**Your task**
Leave the pictures out, and transcribe the material below exactly from the line with "none -> green plate K6 level 1" to the line with "none -> red brick L12 level 3", both lines included.

[Start of section]

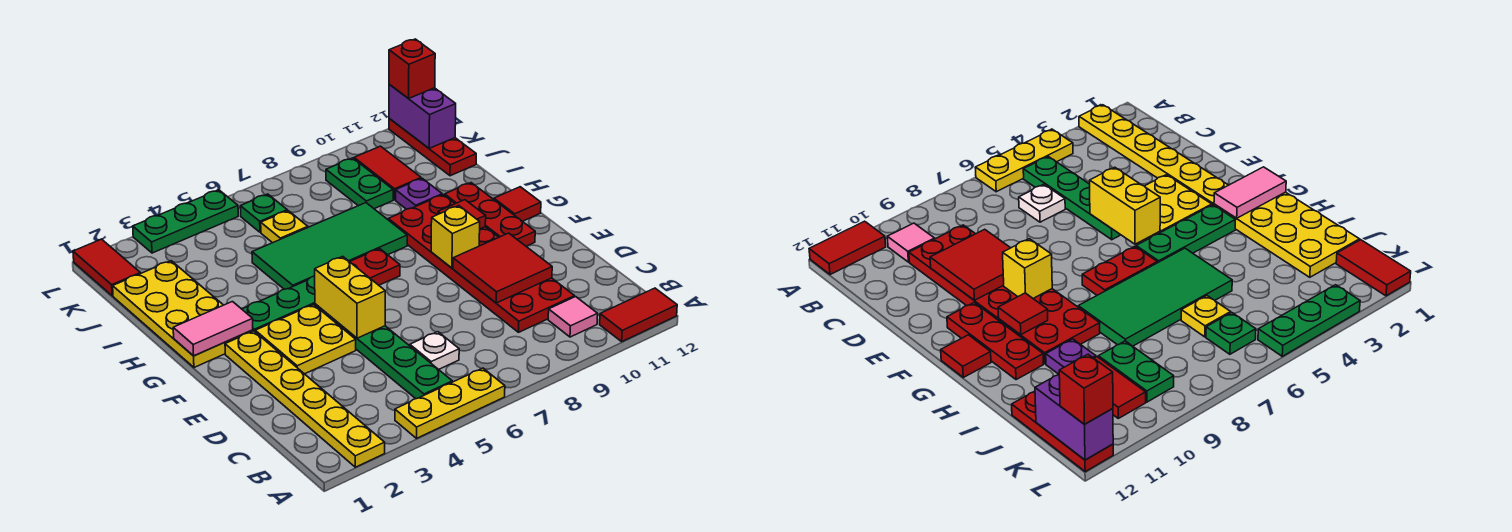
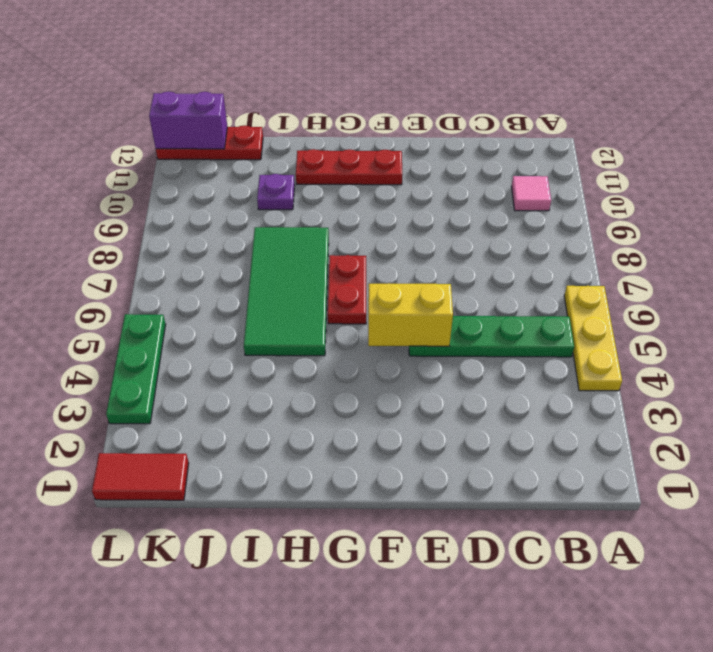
none -> yellow plate A2:F2 level 1
none -> red tile A11:A12 level 1
none -> white plate C6 level 1

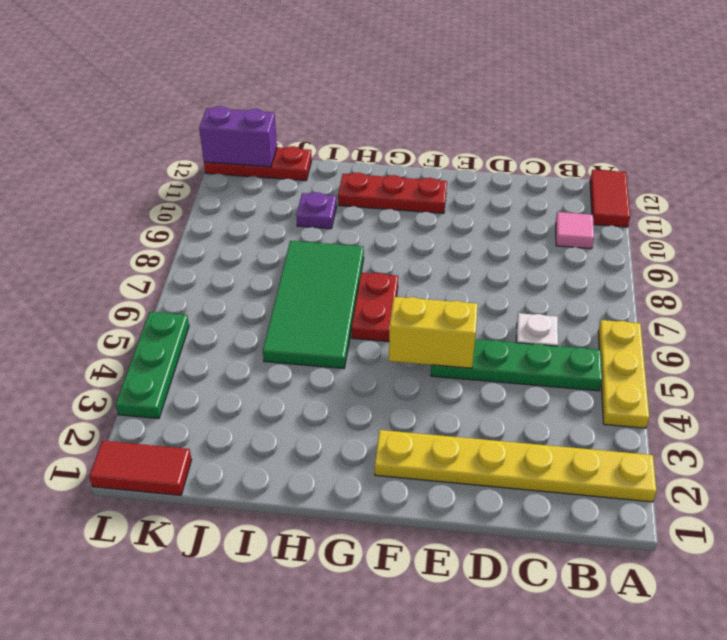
none -> red plate C9:H10 level 1
none -> yellow plate E3:F4 level 1
none -> yellow plate G1:J2 level 1

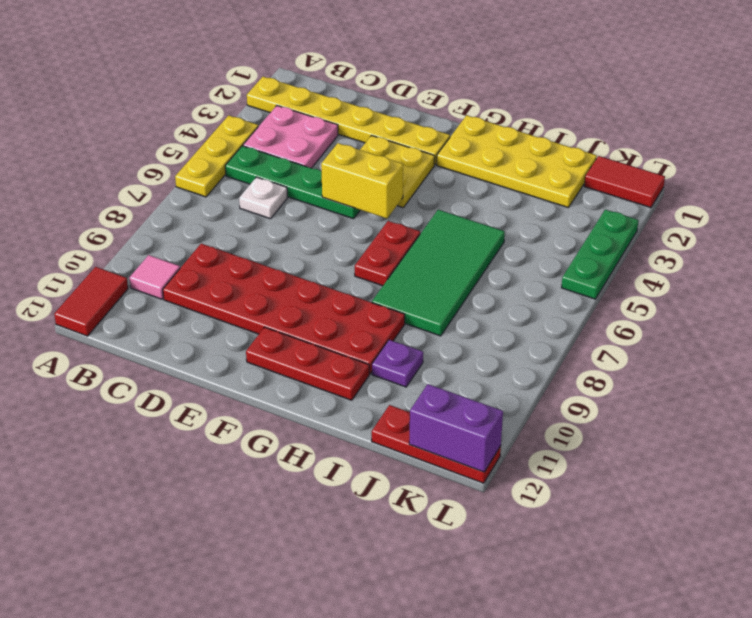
pink plate B3:C4 level 1 -> none
none -> green plate G3:G5 level 1
none -> red tile G12 level 1
none -> yellow plate J6 level 1

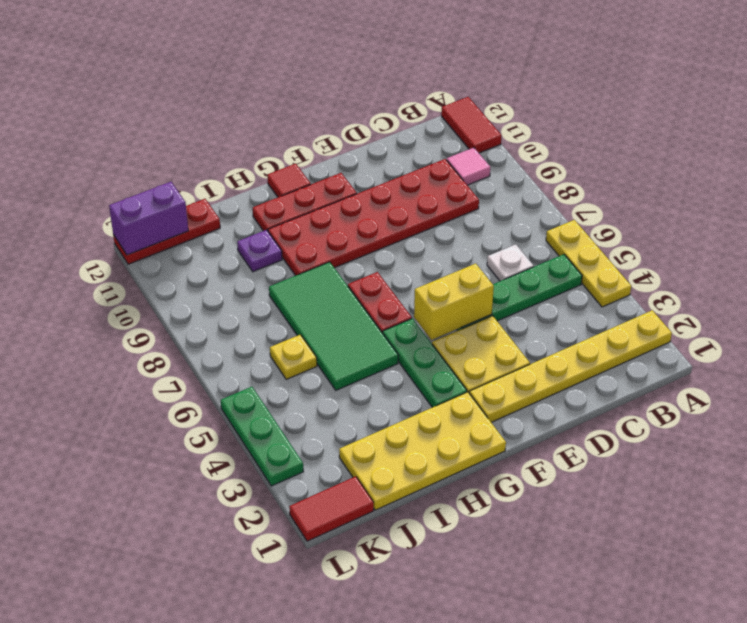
none -> green plate J9:K9 level 1
none -> red tile J10:K10 level 1
none -> green plate K6 level 1

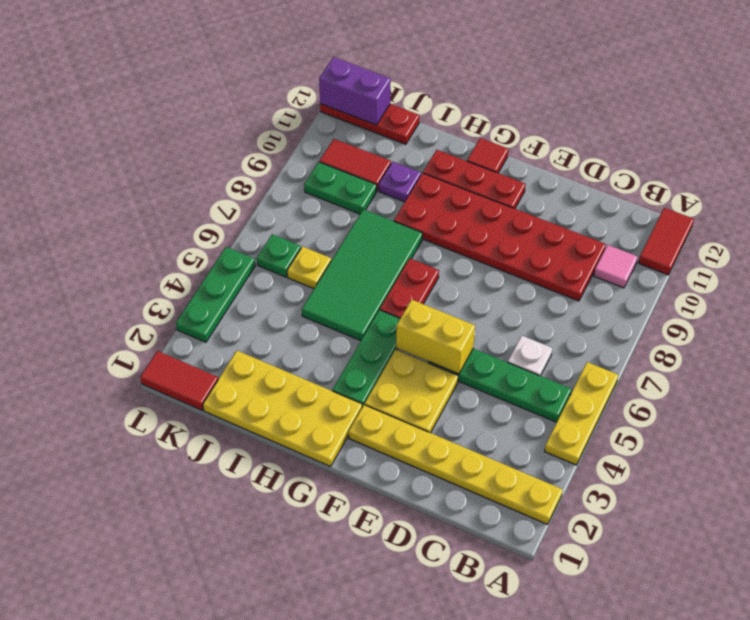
none -> red tile D9:E10 level 2
none -> yellow brick F9 level 2
none -> pink tile G1:G2 level 2

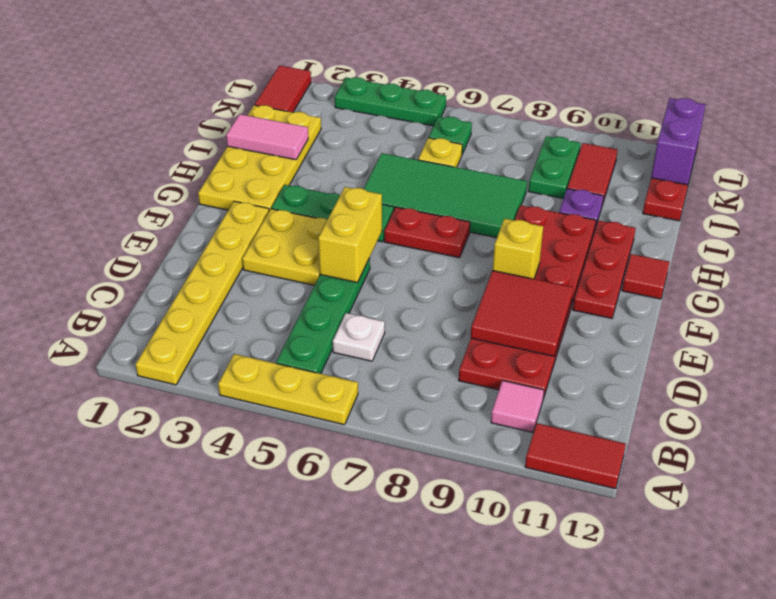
pink tile I1:I2 level 2 -> pink tile G1:G2 level 2
none -> red tile G10 level 2
none -> red brick L12 level 3

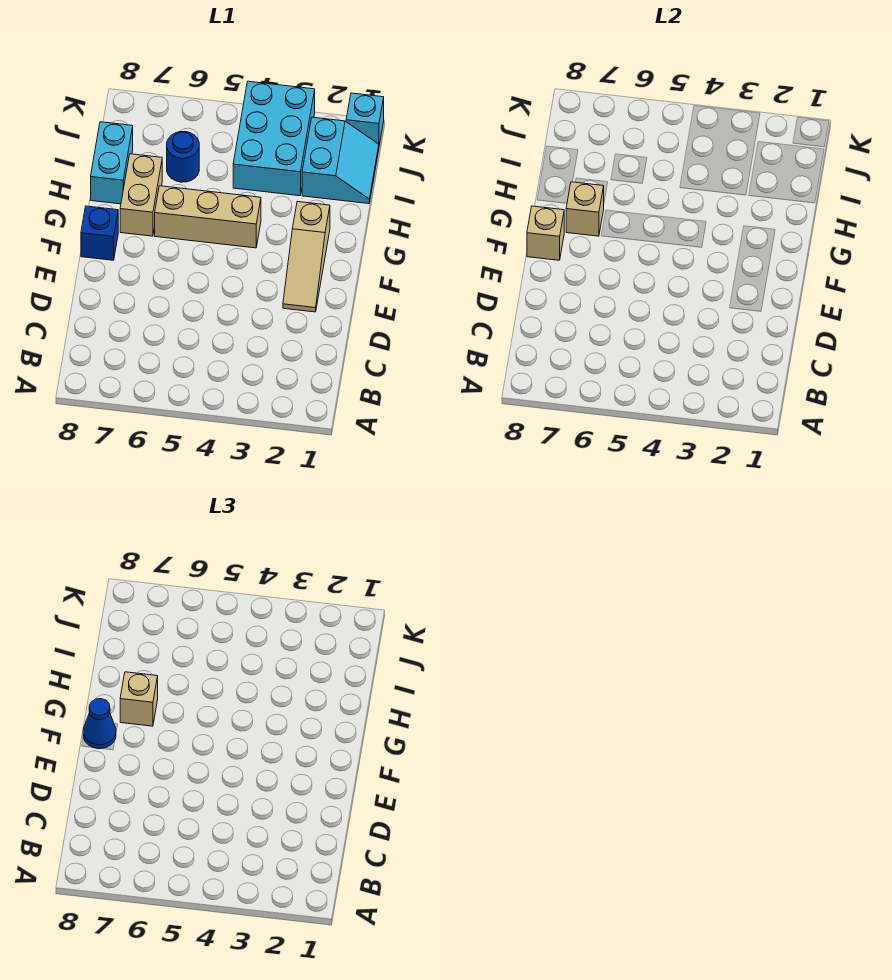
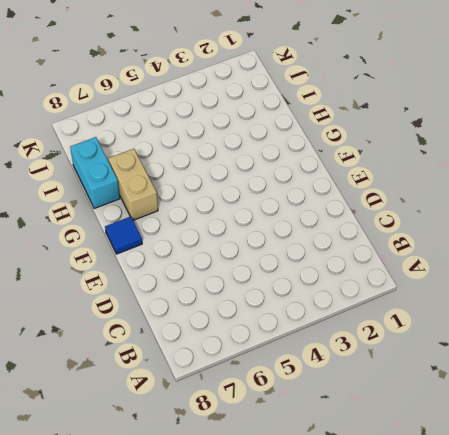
blue tile F8 level 1 -> blue brick F8 level 1
none -> tan slope E2:G2 level 1 top G
none -> tan brick G4:G6 level 1
none -> cyan slope I1:J2 level 1 top 2

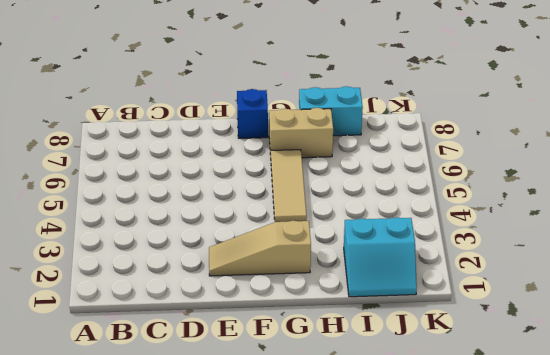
tan tile G4:G6 level 1 -> tan brick G4:G6 level 1
none -> cyan brick I3:K4 level 1
none -> blue round brick I6 level 1
none -> cyan brick K1 level 1

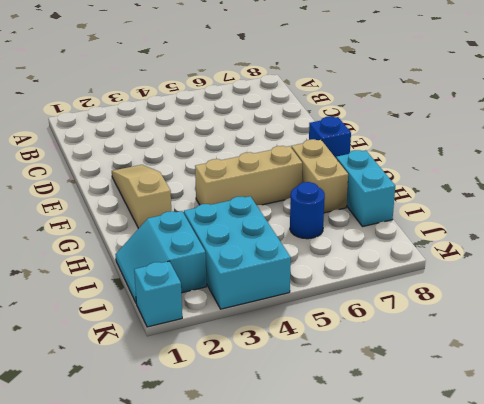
none -> tan brick F8 level 2
none -> tan brick G7 level 2
none -> blue cone F8 level 3

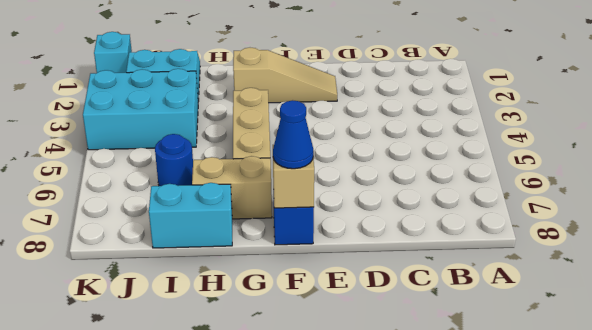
none -> tan brick G7 level 2
none -> tan brick G7 level 3

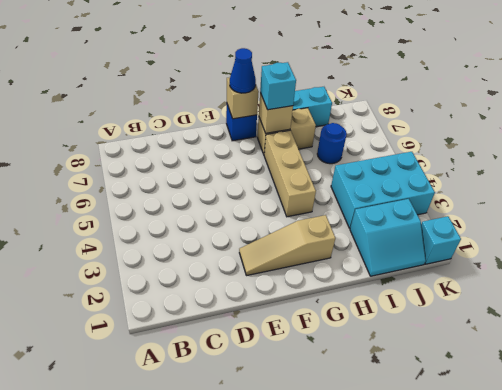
cyan brick G7 level 3 -> tan brick G7 level 3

[End of section]

**Response**
none -> green plate K6 level 1

none -> red tile D9:E10 level 2
none -> yellow brick F9 level 2
none -> pink tile G1:G2 level 2

pink tile I1:I2 level 2 -> pink tile G1:G2 level 2
none -> red tile G10 level 2
none -> red brick L12 level 3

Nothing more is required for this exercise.